• [Scene difference descriptions]:

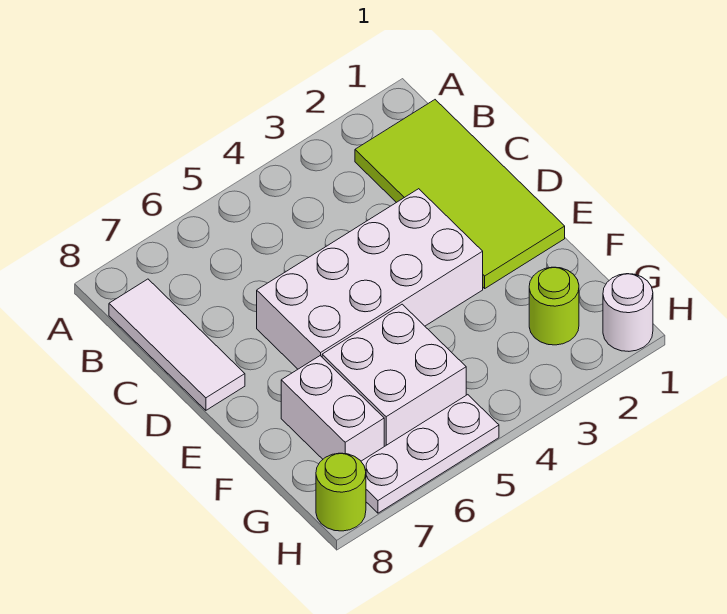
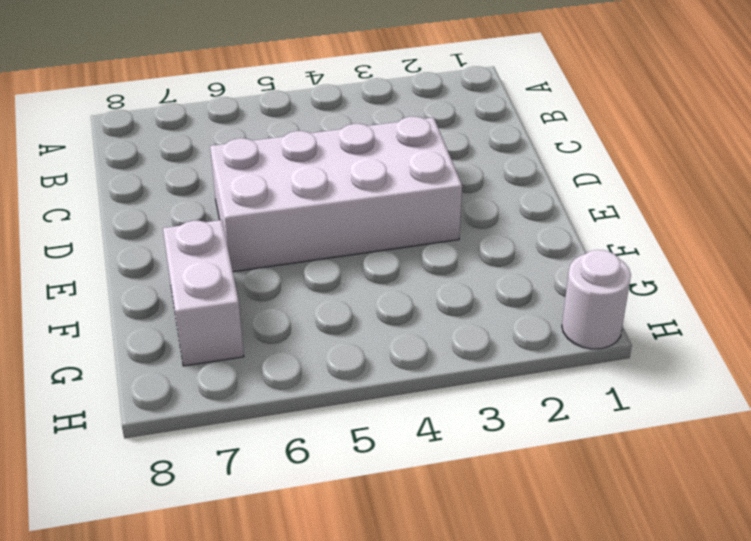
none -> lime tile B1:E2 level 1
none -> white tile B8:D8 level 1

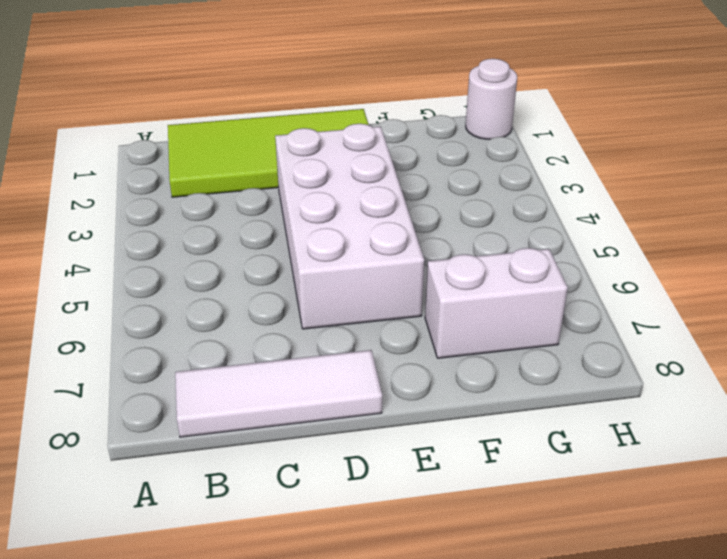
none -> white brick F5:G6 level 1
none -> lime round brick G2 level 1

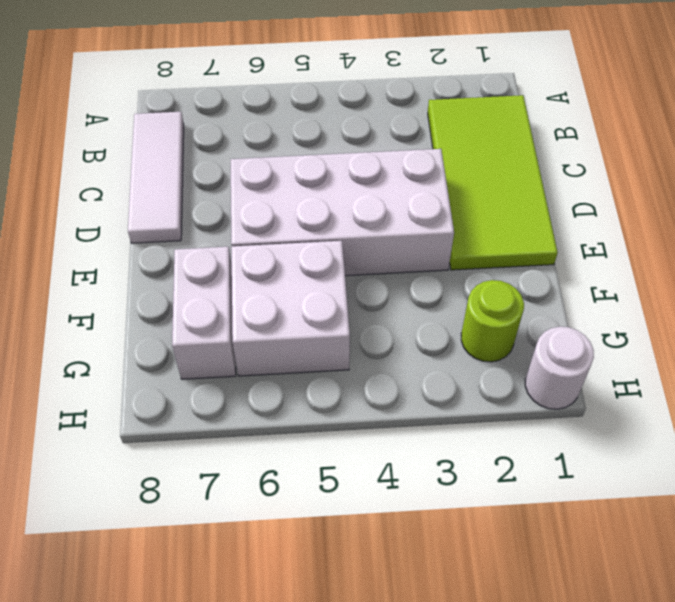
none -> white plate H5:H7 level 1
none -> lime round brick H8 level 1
---
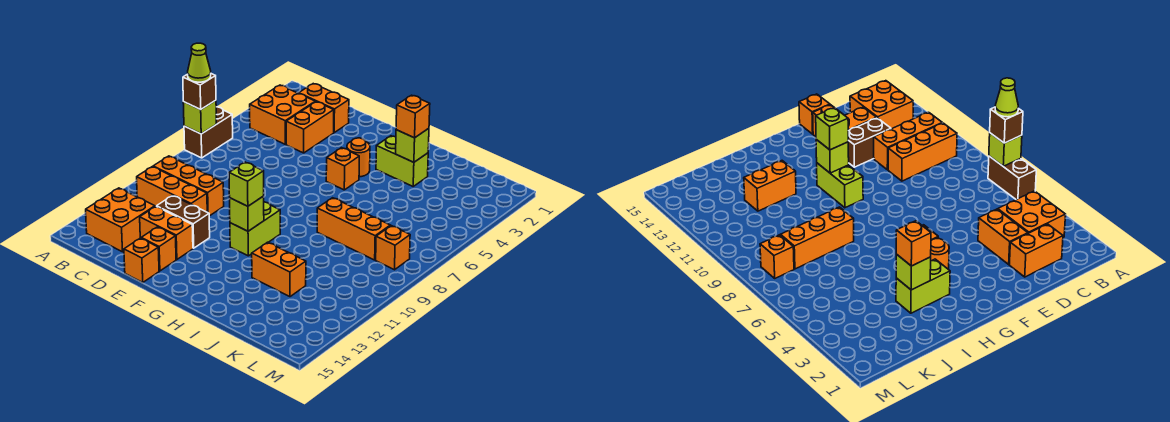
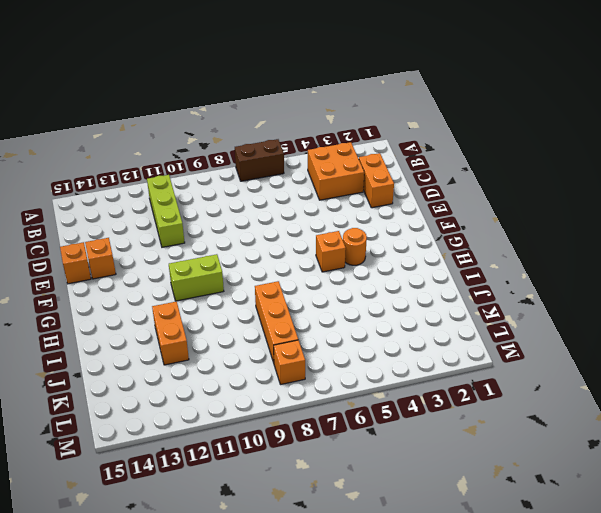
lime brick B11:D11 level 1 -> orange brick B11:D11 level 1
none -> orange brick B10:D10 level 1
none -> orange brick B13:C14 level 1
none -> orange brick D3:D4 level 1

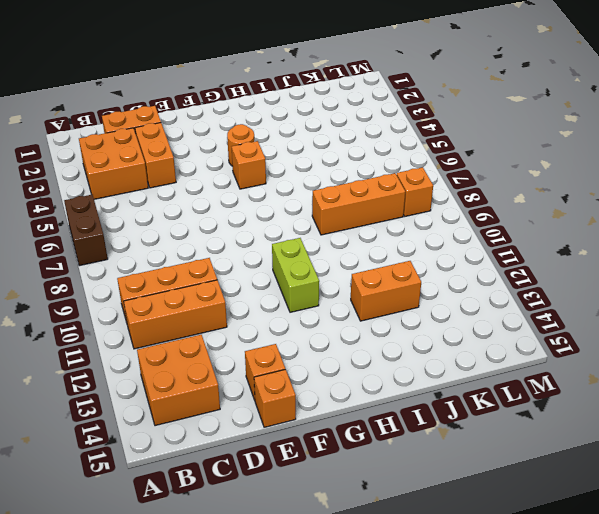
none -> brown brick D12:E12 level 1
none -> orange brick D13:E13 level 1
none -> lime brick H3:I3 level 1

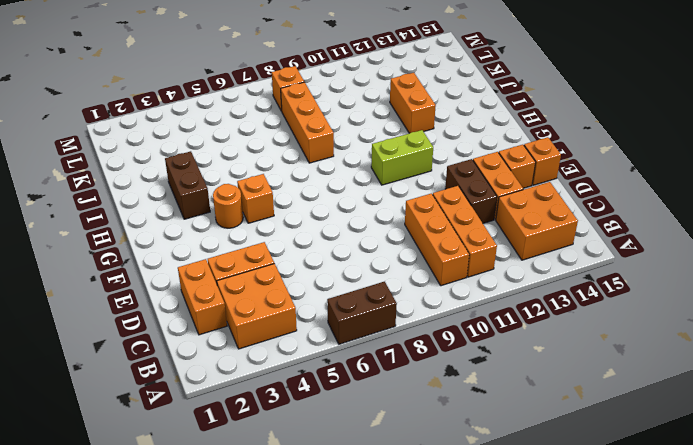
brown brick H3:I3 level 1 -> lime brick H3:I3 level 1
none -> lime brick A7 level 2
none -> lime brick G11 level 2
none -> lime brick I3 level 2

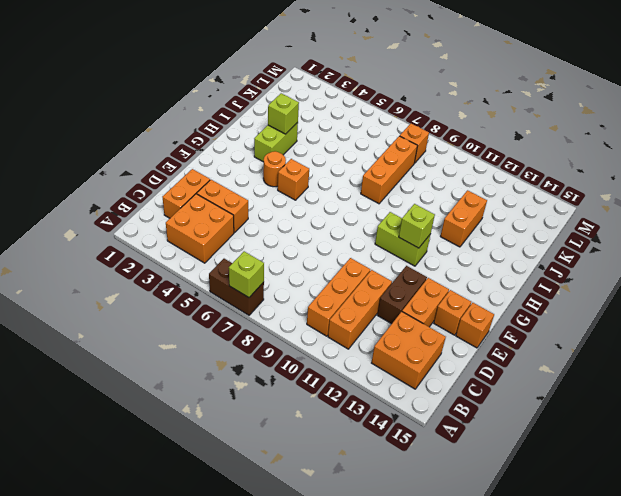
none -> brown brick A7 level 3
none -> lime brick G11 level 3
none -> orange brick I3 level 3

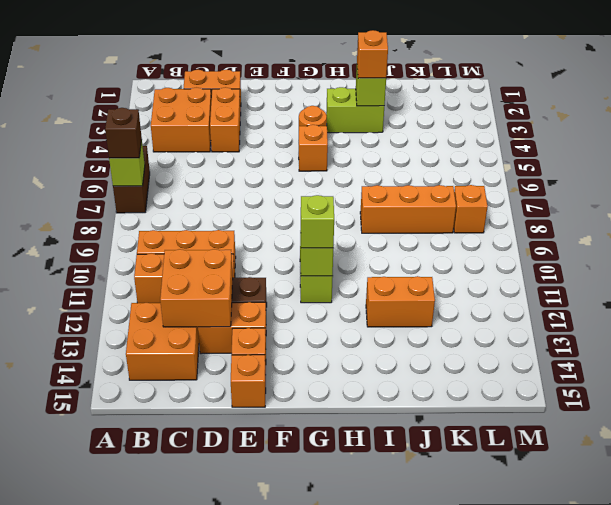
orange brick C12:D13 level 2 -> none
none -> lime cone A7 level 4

• [What you should do]:
Go through the data and show every line where "orange" occurs.

• [Result]:
lime brick B11:D11 level 1 -> orange brick B11:D11 level 1
none -> orange brick B10:D10 level 1
none -> orange brick B13:C14 level 1
none -> orange brick D3:D4 level 1
none -> orange brick D13:E13 level 1
none -> orange brick I3 level 3
orange brick C12:D13 level 2 -> none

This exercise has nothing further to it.